[EXTRACTED DATA Boundary: Start]

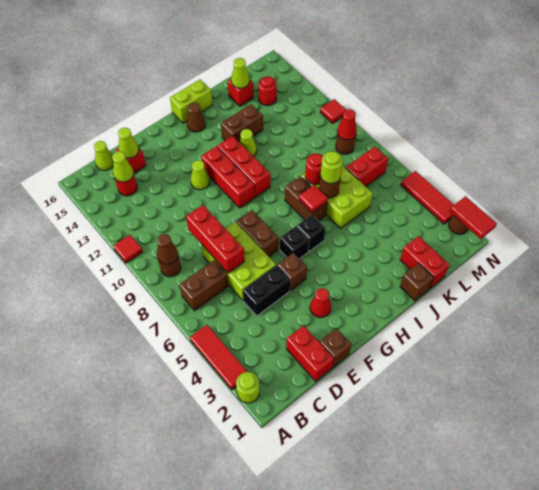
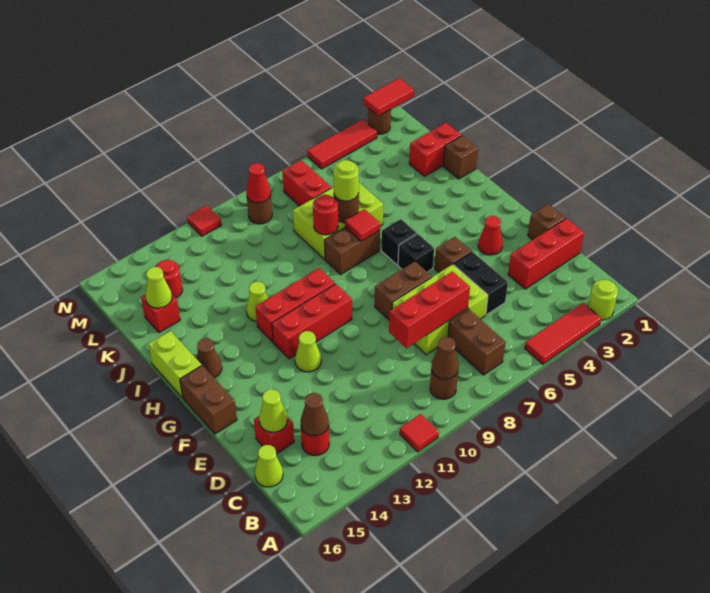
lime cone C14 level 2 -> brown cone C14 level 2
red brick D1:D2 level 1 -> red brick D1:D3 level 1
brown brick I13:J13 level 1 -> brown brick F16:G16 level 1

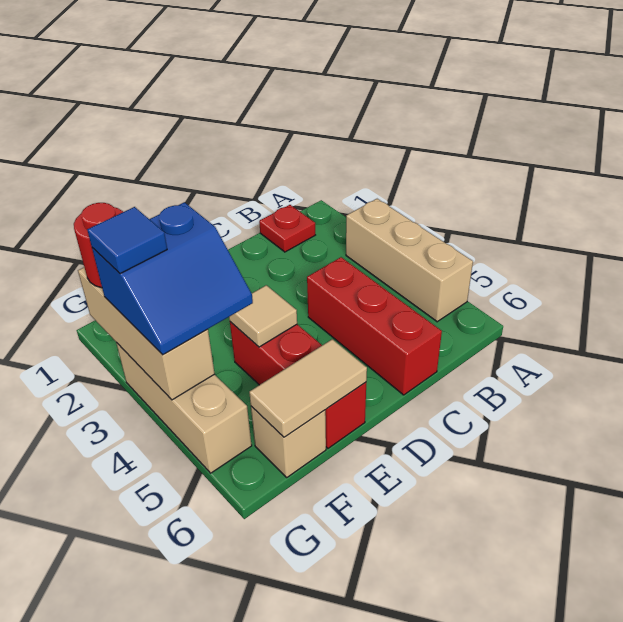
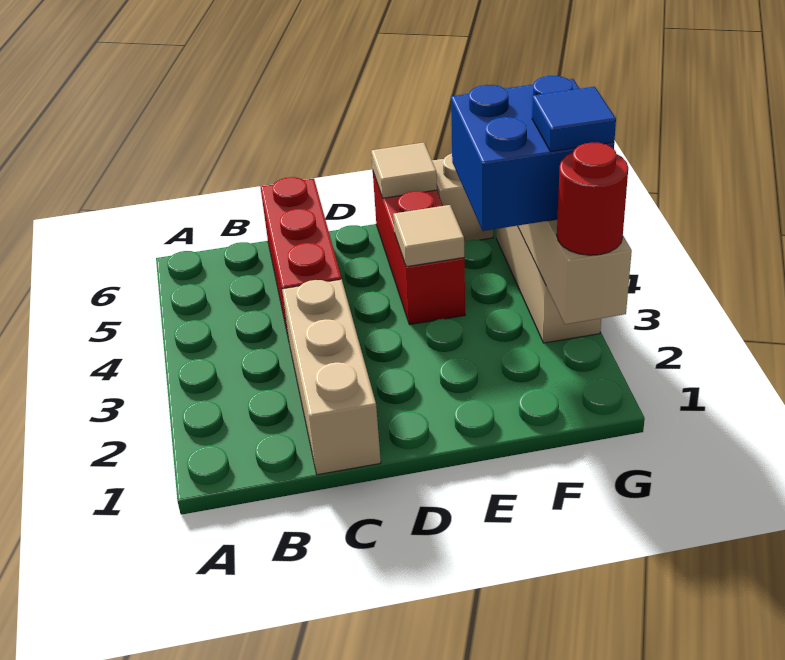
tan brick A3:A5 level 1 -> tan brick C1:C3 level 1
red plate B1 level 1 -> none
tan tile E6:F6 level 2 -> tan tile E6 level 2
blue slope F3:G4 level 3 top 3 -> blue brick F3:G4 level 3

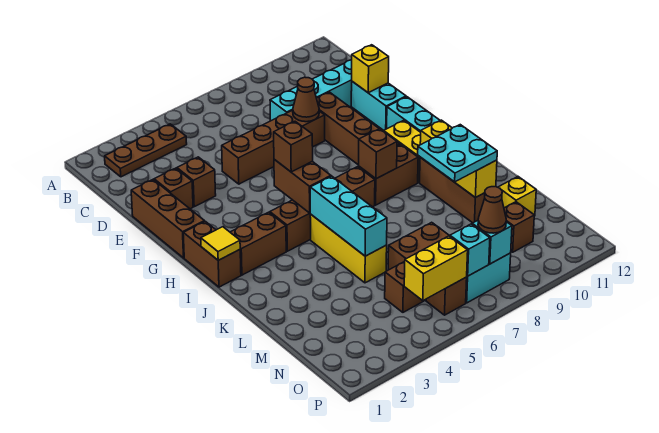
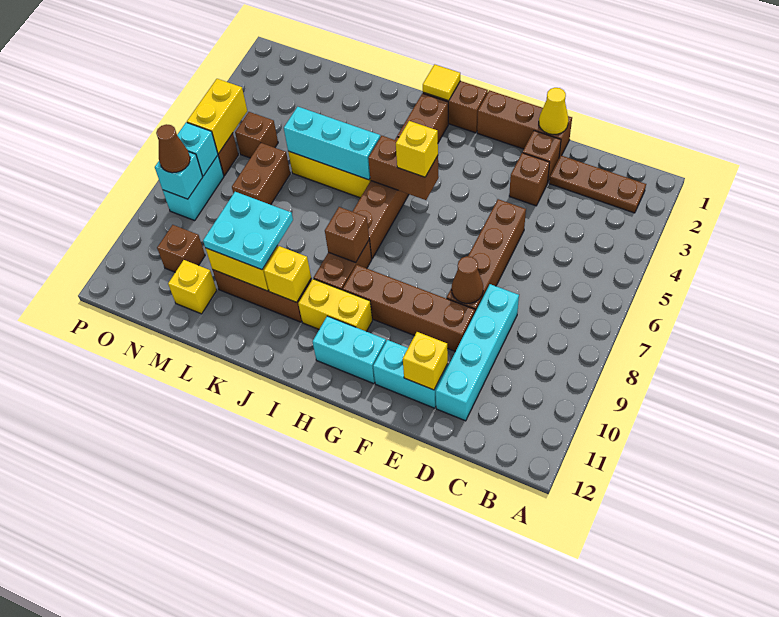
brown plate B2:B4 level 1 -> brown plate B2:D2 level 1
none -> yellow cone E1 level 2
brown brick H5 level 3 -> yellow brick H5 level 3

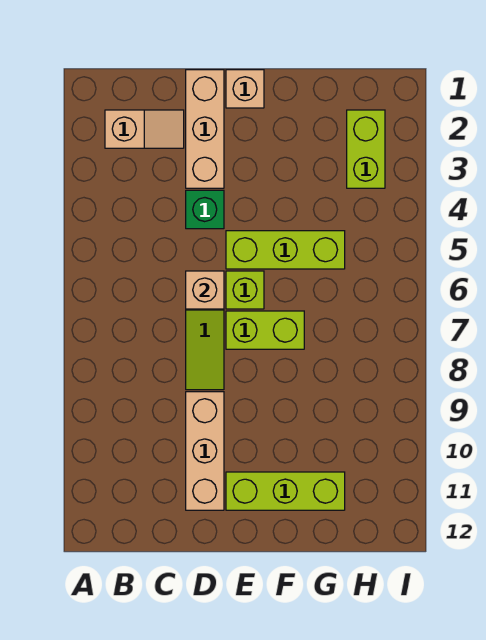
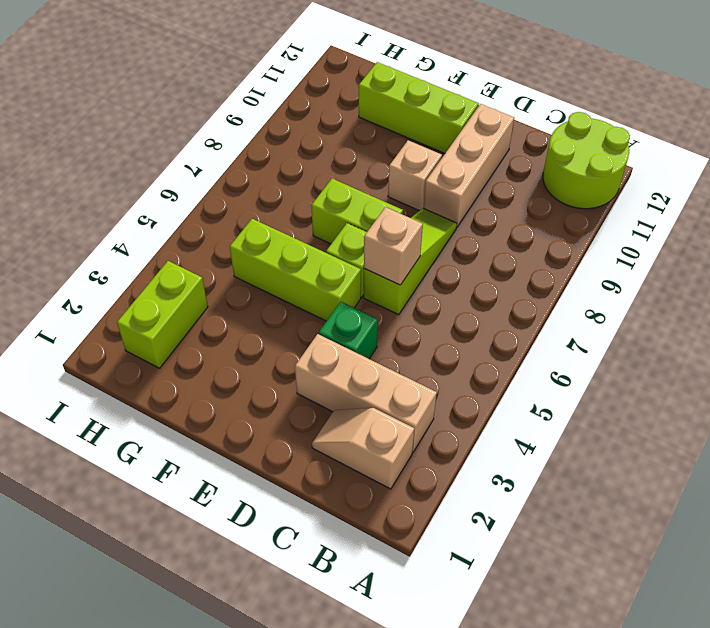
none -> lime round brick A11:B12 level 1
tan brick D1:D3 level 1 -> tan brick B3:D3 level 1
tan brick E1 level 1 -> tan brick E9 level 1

[EXTRACTED DATA Boundary: End]
[EXTRACTED DATA Boundary: Start]

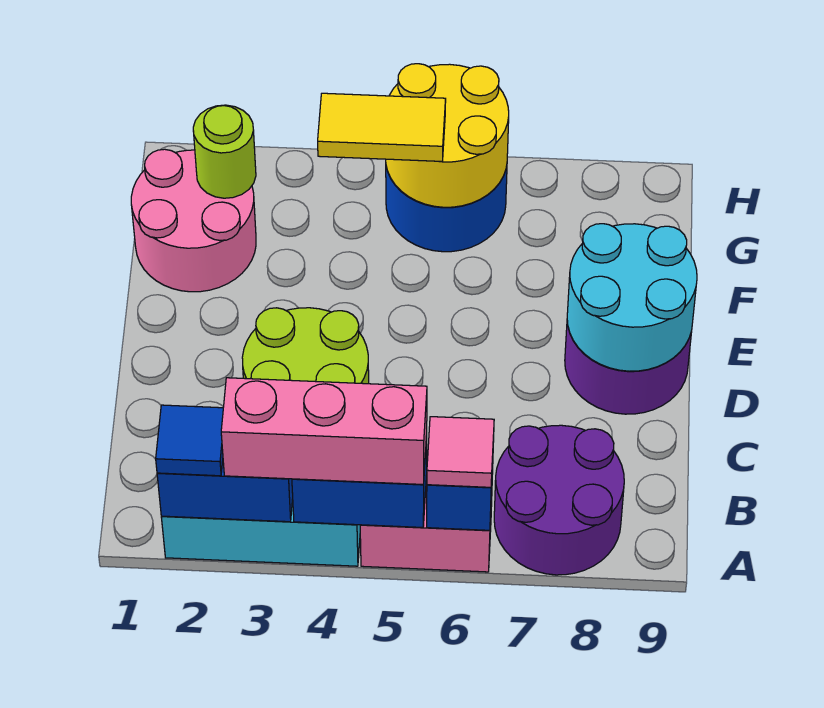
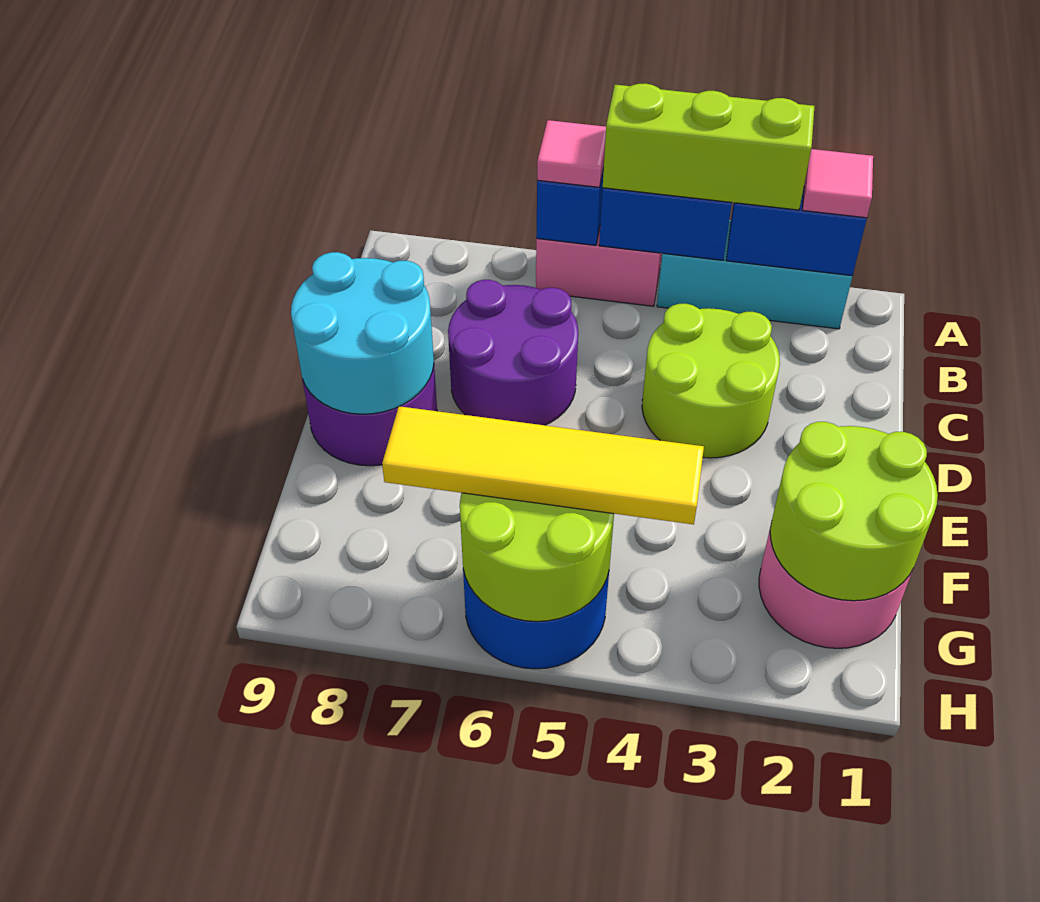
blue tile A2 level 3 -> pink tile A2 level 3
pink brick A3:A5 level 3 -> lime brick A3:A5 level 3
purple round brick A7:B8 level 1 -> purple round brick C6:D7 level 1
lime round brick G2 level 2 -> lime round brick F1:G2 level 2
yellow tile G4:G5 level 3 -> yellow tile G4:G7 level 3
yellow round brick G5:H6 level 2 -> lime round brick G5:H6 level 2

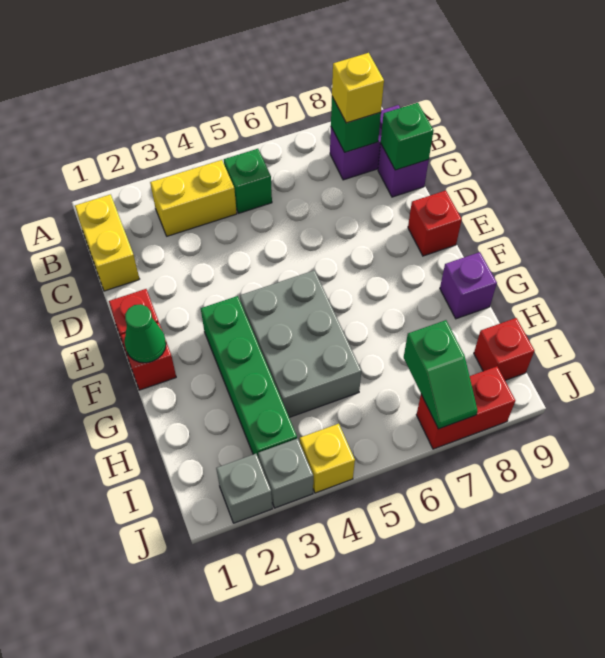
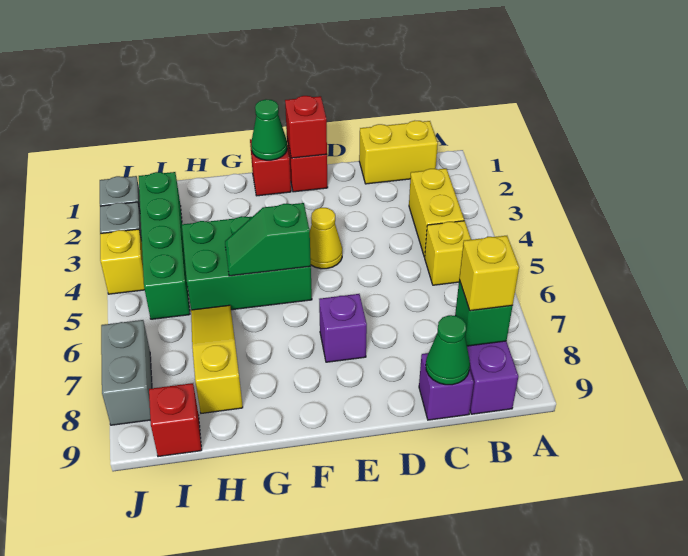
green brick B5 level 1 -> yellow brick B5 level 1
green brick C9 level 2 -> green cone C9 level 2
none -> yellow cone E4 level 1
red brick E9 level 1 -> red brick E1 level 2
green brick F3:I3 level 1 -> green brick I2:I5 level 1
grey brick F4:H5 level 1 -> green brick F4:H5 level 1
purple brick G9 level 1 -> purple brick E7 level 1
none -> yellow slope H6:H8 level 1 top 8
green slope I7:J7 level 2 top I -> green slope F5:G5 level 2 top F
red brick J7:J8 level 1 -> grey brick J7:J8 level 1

[EXTRACTED DATA Boundary: End]

The expected output is exactly the lines of the listing above between the line holding "red brick E9 level 1 -> red brick E1 level 2" and the line holding "red brick J7:J8", inclusive.

# EXERCISE OUTPUT
red brick E9 level 1 -> red brick E1 level 2
green brick F3:I3 level 1 -> green brick I2:I5 level 1
grey brick F4:H5 level 1 -> green brick F4:H5 level 1
purple brick G9 level 1 -> purple brick E7 level 1
none -> yellow slope H6:H8 level 1 top 8
green slope I7:J7 level 2 top I -> green slope F5:G5 level 2 top F
red brick J7:J8 level 1 -> grey brick J7:J8 level 1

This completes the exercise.